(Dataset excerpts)
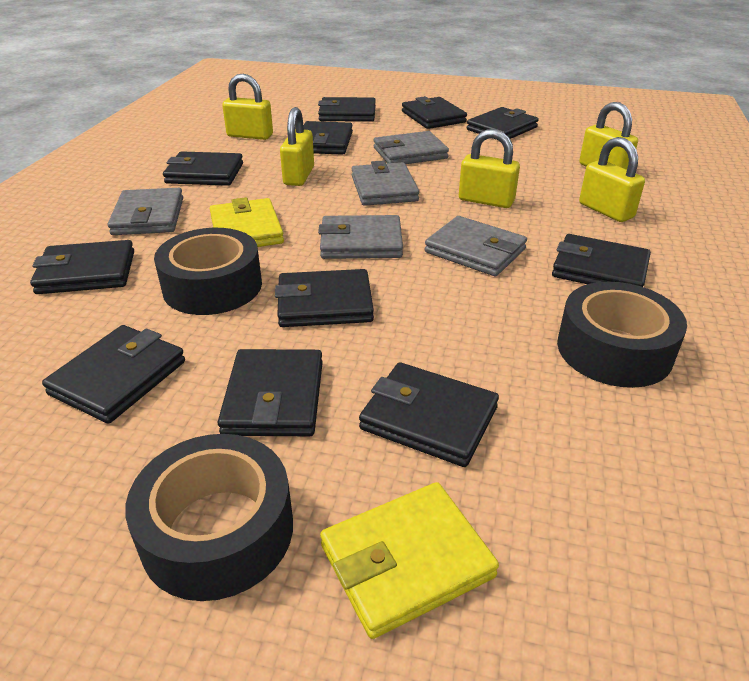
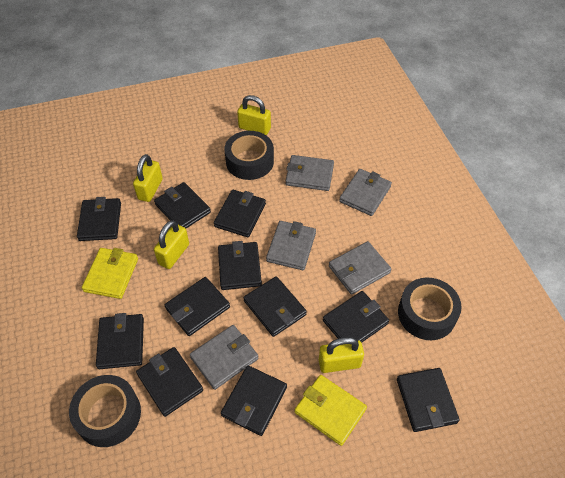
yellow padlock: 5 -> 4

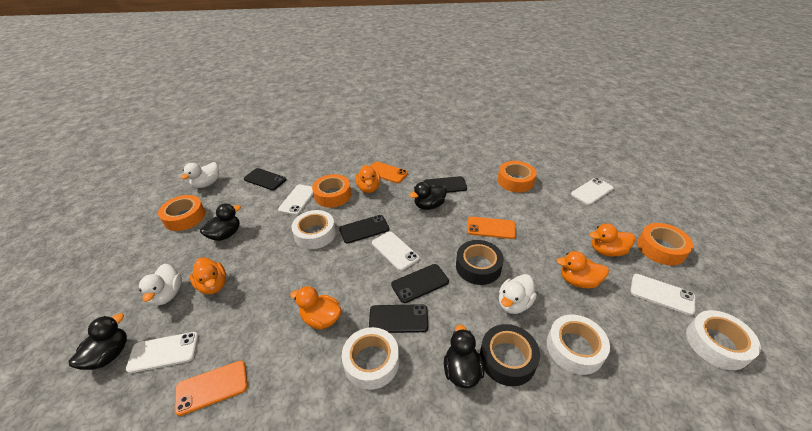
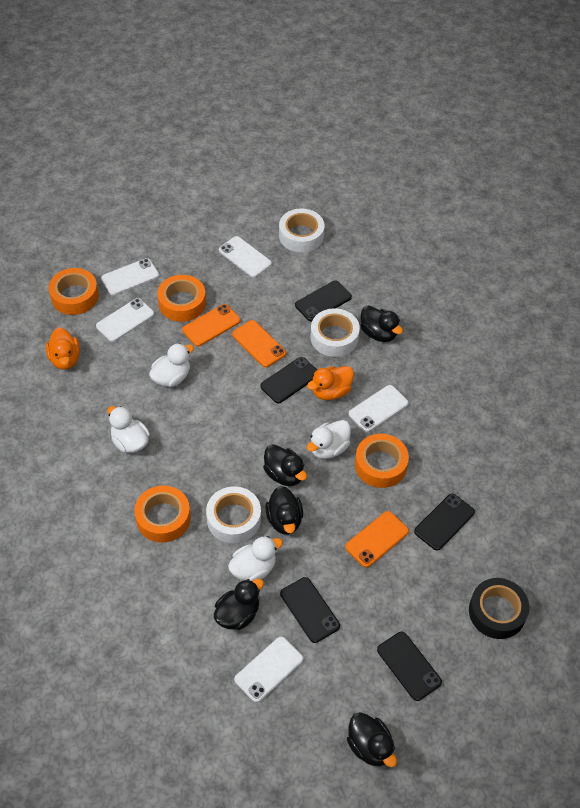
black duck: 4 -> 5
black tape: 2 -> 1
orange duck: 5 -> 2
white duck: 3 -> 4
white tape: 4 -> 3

## THE TASK:
Set the entries down again exactly. Do not include the images.

## REPLY:
yellow padlock: 5 -> 4

black duck: 4 -> 5
black tape: 2 -> 1
orange duck: 5 -> 2
white duck: 3 -> 4
white tape: 4 -> 3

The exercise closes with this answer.